Problem details:
Pull out each line of the items below that contains the word "upper", counting only matches in the same case.

═════ Provided records

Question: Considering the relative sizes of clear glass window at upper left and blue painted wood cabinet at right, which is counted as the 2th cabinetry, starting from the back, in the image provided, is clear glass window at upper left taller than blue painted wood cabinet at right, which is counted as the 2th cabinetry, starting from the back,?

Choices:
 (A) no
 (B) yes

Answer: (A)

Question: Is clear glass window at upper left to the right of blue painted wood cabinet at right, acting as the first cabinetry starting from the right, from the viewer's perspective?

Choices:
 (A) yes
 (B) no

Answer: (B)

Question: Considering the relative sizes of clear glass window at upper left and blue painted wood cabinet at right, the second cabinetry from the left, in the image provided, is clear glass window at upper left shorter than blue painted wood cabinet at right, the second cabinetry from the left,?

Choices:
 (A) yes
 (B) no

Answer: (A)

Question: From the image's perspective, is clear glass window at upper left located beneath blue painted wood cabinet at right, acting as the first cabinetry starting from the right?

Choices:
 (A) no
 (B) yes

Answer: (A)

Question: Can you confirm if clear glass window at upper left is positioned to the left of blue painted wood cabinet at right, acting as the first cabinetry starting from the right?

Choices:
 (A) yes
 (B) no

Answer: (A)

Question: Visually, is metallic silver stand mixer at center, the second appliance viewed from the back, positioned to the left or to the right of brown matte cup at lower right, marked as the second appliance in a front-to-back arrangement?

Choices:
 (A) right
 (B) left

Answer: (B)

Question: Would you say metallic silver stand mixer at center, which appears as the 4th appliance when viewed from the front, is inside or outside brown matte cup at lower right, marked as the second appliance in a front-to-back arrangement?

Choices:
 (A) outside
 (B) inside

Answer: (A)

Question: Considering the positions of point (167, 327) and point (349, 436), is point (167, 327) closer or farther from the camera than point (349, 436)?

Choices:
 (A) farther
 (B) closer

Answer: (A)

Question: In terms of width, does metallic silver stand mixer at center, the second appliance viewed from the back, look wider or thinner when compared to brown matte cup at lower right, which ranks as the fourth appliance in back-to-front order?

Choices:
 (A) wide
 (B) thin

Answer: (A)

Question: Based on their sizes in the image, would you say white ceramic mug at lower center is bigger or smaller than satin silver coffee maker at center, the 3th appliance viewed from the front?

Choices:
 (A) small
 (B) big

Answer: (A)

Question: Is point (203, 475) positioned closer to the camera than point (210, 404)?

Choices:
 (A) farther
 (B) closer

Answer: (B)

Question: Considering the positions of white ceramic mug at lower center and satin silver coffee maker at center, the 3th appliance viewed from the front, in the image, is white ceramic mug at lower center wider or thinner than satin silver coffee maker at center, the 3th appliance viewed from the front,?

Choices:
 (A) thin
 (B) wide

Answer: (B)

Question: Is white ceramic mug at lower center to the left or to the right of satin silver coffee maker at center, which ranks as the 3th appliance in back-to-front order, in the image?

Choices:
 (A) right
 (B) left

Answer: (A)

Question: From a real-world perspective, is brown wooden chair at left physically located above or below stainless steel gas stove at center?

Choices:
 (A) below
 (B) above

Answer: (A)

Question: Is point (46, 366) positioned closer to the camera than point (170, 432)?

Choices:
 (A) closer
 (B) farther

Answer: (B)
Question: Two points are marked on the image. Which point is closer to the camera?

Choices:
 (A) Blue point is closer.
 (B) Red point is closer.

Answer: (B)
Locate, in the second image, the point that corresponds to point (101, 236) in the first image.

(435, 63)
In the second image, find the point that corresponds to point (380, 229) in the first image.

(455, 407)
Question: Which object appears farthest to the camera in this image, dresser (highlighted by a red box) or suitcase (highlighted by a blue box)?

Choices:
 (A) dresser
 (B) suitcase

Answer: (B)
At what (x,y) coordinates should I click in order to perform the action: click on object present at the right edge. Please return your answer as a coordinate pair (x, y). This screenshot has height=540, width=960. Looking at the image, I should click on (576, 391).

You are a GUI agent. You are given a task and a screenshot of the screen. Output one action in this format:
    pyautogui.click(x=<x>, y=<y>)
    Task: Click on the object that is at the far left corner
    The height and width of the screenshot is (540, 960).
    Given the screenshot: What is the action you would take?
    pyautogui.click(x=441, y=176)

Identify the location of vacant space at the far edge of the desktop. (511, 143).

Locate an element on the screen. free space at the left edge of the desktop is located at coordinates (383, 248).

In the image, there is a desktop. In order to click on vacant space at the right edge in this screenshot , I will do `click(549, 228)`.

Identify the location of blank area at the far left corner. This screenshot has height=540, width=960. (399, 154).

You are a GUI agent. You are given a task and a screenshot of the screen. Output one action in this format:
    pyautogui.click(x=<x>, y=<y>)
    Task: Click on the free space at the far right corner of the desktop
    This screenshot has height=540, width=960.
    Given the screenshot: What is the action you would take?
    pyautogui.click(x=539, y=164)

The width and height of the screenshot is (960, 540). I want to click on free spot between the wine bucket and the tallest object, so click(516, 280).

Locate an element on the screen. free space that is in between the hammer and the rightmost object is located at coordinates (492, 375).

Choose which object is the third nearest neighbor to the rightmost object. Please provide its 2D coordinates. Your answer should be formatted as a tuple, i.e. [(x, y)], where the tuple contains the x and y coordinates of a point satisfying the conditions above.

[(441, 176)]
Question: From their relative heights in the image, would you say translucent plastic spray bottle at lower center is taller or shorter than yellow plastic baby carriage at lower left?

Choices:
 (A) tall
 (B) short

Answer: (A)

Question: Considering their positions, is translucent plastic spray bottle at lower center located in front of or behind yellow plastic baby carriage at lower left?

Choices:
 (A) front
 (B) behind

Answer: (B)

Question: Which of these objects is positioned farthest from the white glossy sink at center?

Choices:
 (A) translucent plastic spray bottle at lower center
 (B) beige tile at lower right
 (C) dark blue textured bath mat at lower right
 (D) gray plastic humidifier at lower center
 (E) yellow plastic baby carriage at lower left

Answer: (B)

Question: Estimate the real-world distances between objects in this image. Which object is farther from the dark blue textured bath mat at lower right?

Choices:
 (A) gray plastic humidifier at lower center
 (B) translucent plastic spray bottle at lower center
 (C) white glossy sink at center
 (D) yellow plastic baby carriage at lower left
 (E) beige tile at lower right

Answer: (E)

══════════

Written reply:
Question: Considering the relative sizes of clear glass window at upper left and blue painted wood cabinet at right, which is counted as the 2th cabinetry, starting from the back, in the image provided, is clear glass window at upper left taller than blue painted wood cabinet at right, which is counted as the 2th cabinetry, starting from the back,?
Question: Is clear glass window at upper left to the right of blue painted wood cabinet at right, acting as the first cabinetry starting from the right, from the viewer's perspective?
Question: Considering the relative sizes of clear glass window at upper left and blue painted wood cabinet at right, the second cabinetry from the left, in the image provided, is clear glass window at upper left shorter than blue painted wood cabinet at right, the second cabinetry from the left,?
Question: From the image's perspective, is clear glass window at upper left located beneath blue painted wood cabinet at right, acting as the first cabinetry starting from the right?
Question: Can you confirm if clear glass window at upper left is positioned to the left of blue painted wood cabinet at right, acting as the first cabinetry starting from the right?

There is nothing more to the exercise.